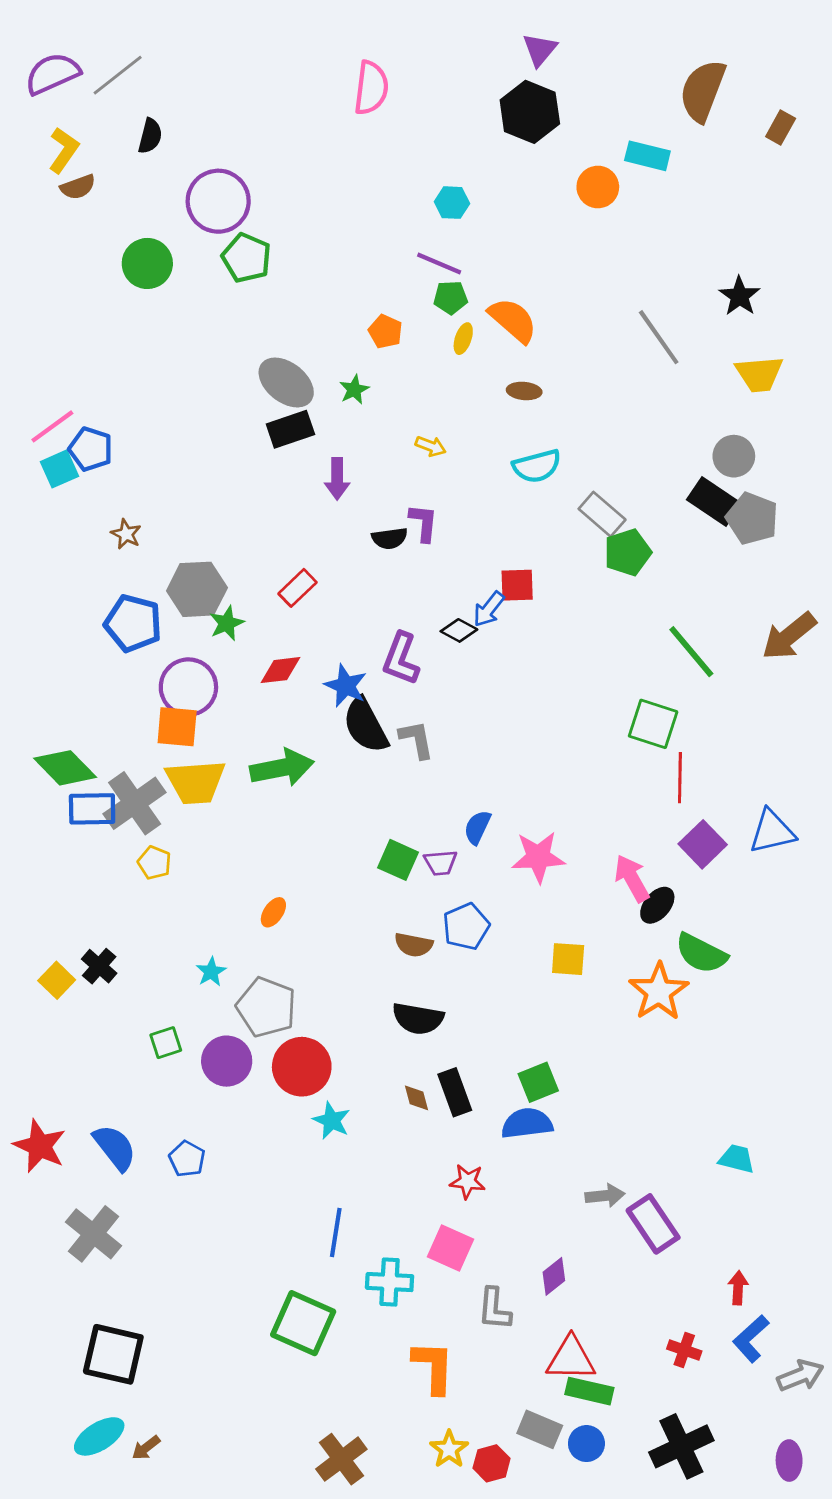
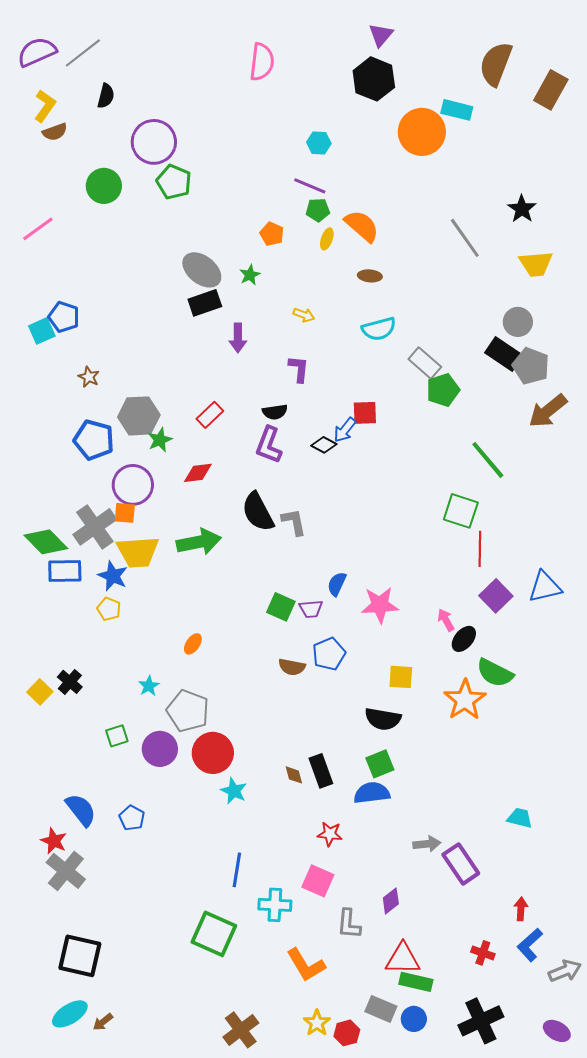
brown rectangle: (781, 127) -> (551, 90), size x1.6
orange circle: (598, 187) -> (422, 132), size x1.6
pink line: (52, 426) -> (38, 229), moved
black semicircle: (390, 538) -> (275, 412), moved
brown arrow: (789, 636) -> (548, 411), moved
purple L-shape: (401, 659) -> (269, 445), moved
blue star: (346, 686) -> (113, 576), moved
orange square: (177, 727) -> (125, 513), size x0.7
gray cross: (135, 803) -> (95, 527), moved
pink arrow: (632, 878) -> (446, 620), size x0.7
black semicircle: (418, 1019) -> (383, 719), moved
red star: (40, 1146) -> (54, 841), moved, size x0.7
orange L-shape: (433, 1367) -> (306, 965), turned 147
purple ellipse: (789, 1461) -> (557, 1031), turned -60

---

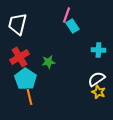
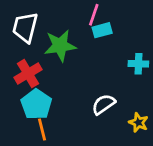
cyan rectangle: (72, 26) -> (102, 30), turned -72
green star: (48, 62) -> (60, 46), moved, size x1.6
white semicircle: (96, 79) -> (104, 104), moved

#### [Instructions to follow]
Every line in the records above with the string "arrow" in it should be shown.

#### [Result of the exercise]
brown arrow: (789, 636) -> (548, 411), moved
pink arrow: (632, 878) -> (446, 620), size x0.7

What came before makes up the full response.